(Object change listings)
^^^^

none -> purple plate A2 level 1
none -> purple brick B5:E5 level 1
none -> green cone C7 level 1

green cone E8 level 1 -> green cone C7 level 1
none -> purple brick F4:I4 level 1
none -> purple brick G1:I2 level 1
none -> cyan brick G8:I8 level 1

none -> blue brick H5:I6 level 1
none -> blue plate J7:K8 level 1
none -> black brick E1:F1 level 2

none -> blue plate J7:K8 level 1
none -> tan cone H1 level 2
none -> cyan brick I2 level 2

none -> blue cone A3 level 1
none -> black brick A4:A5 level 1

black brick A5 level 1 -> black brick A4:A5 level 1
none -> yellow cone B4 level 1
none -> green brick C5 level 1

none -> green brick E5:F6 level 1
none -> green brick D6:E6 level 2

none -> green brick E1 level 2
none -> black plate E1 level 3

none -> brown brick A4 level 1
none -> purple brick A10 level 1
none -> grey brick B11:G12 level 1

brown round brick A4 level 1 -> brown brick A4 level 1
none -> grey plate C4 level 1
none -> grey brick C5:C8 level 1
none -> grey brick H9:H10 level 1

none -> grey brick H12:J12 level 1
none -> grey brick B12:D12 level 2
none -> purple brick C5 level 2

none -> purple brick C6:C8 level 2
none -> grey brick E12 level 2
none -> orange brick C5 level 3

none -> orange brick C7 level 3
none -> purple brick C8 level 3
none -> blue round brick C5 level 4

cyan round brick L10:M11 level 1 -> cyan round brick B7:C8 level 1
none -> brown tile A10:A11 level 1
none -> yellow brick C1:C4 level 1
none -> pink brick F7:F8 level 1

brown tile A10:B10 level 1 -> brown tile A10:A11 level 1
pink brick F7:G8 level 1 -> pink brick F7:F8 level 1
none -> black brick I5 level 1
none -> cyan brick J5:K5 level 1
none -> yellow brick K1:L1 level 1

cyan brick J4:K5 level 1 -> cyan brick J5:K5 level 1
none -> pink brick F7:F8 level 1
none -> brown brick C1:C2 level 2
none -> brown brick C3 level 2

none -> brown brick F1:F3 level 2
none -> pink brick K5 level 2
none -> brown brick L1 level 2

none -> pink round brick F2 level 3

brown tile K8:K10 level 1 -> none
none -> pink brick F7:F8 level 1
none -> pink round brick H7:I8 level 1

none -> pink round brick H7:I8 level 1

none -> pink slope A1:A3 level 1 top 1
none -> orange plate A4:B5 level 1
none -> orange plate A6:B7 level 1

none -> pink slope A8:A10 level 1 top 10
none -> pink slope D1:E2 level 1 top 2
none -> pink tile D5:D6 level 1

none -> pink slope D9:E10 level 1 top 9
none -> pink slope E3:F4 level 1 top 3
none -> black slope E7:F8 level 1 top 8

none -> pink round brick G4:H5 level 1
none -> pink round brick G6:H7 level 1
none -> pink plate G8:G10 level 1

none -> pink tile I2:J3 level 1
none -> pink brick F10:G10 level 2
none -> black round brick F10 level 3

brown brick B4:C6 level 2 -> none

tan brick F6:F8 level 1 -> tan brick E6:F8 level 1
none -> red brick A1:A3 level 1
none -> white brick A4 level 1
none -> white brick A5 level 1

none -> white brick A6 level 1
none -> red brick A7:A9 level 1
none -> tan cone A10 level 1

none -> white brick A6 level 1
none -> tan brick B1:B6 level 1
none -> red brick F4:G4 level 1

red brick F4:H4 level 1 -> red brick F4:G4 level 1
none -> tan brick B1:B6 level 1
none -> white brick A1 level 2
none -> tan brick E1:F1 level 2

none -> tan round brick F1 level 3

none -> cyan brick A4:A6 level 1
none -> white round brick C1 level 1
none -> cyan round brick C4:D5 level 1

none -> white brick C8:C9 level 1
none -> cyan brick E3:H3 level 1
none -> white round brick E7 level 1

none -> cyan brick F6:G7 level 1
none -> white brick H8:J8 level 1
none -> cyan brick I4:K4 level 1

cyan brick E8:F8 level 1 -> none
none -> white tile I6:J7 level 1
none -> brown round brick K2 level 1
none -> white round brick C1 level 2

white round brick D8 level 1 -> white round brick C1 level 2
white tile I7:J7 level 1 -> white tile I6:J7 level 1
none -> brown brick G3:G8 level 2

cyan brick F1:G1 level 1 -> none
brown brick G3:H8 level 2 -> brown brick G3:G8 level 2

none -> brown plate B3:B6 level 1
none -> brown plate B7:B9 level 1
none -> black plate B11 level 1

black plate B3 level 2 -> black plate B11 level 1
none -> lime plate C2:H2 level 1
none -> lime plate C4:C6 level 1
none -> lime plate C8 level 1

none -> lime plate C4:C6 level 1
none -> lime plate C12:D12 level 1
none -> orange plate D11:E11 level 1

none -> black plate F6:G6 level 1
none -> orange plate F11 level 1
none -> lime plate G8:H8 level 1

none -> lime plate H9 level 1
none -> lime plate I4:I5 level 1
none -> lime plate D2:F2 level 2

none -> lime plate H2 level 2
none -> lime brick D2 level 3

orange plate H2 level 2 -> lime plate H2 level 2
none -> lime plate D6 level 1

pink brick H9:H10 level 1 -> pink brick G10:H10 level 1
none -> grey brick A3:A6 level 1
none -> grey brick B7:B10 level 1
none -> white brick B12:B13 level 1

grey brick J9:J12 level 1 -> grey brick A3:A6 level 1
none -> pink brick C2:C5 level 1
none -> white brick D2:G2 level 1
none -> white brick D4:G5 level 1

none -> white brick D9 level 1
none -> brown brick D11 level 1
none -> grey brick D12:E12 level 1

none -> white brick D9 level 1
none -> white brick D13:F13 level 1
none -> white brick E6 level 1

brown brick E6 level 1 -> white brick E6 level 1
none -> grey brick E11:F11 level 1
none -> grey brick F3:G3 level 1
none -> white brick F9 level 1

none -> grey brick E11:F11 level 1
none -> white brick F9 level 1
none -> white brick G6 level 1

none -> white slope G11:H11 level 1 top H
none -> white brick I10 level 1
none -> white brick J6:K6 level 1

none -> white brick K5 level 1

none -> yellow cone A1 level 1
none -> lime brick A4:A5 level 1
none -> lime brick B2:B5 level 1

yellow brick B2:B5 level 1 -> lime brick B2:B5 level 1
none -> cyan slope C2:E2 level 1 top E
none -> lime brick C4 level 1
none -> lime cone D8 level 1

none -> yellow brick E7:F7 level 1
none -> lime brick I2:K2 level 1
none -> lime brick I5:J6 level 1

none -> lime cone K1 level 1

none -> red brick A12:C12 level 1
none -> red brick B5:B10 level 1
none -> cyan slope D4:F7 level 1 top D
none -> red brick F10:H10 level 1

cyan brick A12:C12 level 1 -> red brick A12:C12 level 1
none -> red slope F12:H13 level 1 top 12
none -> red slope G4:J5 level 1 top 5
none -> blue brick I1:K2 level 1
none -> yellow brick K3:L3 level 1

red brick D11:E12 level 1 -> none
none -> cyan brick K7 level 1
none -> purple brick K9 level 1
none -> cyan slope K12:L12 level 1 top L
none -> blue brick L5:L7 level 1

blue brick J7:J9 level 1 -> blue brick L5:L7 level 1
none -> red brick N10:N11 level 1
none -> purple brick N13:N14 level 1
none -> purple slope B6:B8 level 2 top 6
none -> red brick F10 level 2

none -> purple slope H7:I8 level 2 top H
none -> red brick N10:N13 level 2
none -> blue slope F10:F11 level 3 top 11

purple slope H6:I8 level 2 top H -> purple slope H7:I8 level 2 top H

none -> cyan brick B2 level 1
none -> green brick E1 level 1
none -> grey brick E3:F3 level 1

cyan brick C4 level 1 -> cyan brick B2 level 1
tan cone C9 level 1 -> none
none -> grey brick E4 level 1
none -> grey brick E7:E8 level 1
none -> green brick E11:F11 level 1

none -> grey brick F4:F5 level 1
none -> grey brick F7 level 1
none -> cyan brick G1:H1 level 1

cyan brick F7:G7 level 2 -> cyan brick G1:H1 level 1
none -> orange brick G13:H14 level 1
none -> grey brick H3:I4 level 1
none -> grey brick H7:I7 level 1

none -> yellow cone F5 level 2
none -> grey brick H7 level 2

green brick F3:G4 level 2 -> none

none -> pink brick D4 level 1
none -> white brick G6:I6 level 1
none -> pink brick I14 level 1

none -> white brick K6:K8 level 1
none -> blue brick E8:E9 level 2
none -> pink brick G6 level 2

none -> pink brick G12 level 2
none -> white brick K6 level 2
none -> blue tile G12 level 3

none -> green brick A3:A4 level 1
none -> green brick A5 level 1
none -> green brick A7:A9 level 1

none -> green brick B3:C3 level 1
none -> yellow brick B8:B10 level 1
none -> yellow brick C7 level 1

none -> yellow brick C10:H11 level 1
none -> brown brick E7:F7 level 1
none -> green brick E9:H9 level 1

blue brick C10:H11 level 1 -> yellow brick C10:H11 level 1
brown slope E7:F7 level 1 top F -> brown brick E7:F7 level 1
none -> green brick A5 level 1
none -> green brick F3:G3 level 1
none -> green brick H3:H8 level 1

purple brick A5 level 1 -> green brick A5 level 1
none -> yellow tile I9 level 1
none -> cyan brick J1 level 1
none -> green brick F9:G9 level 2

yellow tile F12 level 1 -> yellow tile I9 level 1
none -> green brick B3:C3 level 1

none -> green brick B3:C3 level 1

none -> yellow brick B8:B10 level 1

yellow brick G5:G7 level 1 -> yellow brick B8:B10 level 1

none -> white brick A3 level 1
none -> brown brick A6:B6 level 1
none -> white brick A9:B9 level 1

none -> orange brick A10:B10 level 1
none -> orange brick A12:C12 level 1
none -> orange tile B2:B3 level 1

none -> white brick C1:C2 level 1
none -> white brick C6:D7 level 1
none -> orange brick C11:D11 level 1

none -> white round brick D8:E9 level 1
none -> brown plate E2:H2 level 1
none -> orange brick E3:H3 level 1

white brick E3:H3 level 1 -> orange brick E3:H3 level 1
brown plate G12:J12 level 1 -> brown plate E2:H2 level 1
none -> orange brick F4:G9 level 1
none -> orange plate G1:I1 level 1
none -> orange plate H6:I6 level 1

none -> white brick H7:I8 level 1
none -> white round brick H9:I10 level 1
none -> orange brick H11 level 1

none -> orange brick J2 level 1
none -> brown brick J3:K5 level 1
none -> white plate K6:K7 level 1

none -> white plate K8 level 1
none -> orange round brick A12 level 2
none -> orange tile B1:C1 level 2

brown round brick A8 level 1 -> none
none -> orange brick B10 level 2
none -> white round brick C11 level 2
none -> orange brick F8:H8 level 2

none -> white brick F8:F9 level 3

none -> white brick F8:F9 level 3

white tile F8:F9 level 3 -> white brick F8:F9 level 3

^^^^

■ **ASSIGNED TASK**
Report each line of the data in which "black" occurs.

■ **OUTPUT OF THE EXERCISE**
none -> black brick E1:F1 level 2
none -> black brick A4:A5 level 1
black brick A5 level 1 -> black brick A4:A5 level 1
none -> black plate E1 level 3
none -> black brick I5 level 1
none -> black slope E7:F8 level 1 top 8
none -> black round brick F10 level 3
none -> black plate B11 level 1
black plate B3 level 2 -> black plate B11 level 1
none -> black plate F6:G6 level 1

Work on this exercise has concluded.